DATA FOR PROCESSING -
= = = =

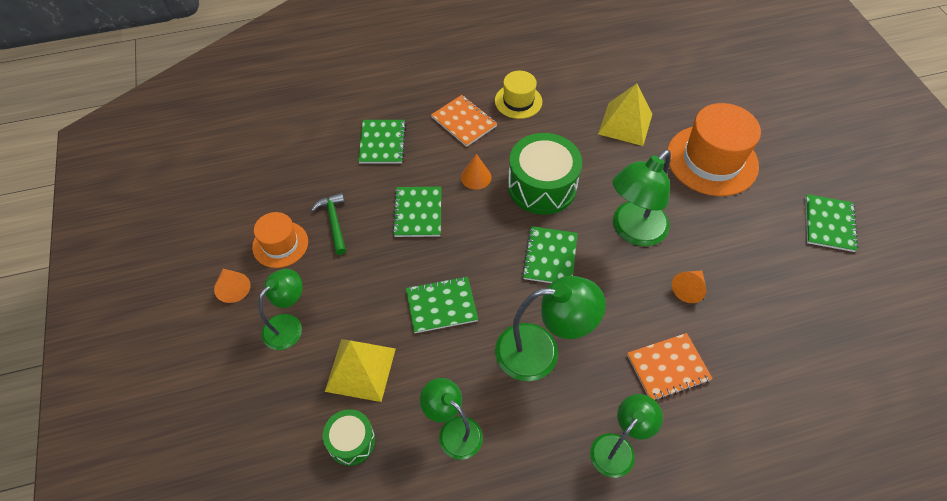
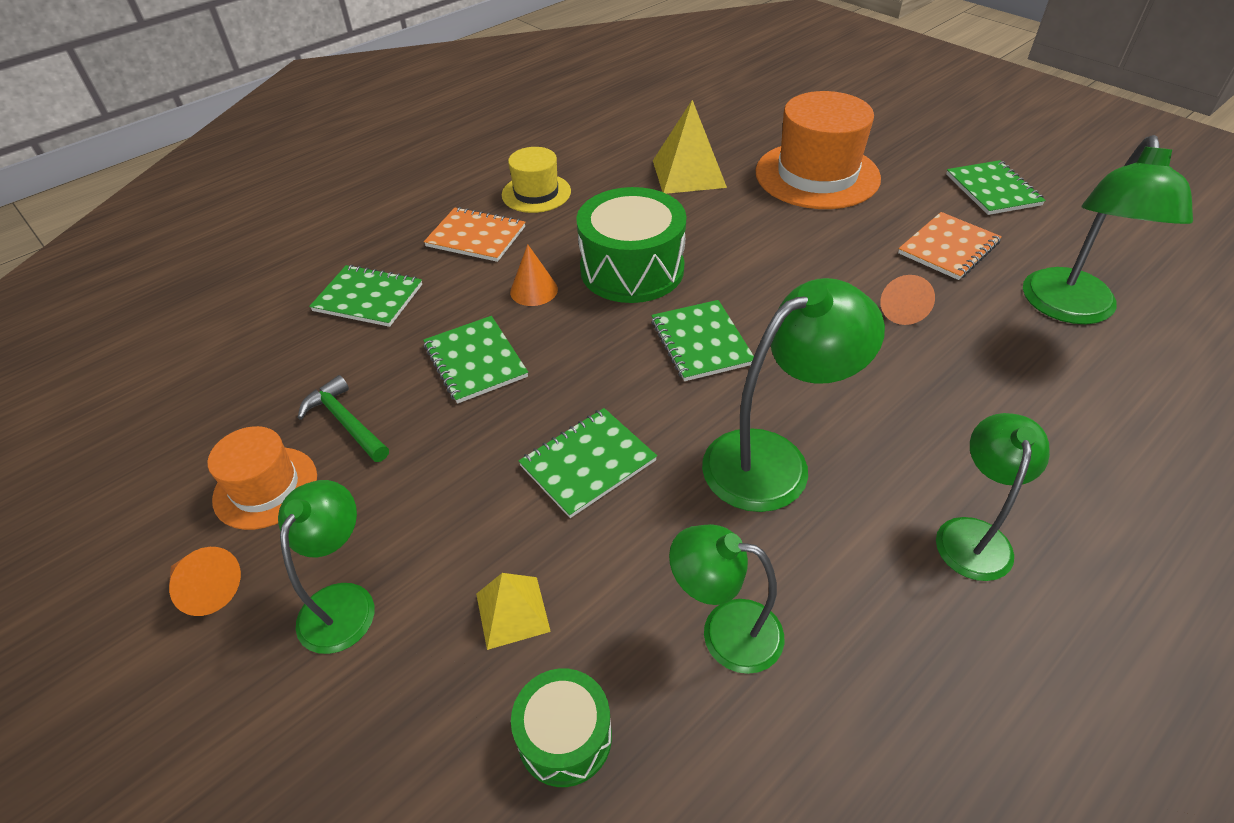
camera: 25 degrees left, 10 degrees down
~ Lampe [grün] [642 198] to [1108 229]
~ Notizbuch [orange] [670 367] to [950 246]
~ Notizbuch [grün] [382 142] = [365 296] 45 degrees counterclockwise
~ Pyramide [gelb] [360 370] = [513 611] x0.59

= = = =

WHAT YOU WILL DO -
The task here is to output the line with "to [950 246]" and all lines after it to the end of the records above, exactly and only those.

FINISHED TASK -
~ Notizbuch [orange] [670 367] to [950 246]
~ Notizbuch [grün] [382 142] = [365 296] 45 degrees counterclockwise
~ Pyramide [gelb] [360 370] = [513 611] x0.59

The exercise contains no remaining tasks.